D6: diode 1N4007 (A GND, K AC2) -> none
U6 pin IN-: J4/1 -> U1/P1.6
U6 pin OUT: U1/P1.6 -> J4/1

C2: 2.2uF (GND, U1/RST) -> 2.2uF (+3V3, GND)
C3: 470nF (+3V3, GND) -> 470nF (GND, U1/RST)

■ ■ ■ ■

**HOW TO COMPLETE THIS TASK**
In your answer, reproduce every entry exactly as it was written.

**EXERCISE RESPONSE**
D6: diode 1N4007 (A GND, K AC2) -> none
U6 pin IN-: J4/1 -> U1/P1.6
U6 pin OUT: U1/P1.6 -> J4/1

C2: 2.2uF (GND, U1/RST) -> 2.2uF (+3V3, GND)
C3: 470nF (+3V3, GND) -> 470nF (GND, U1/RST)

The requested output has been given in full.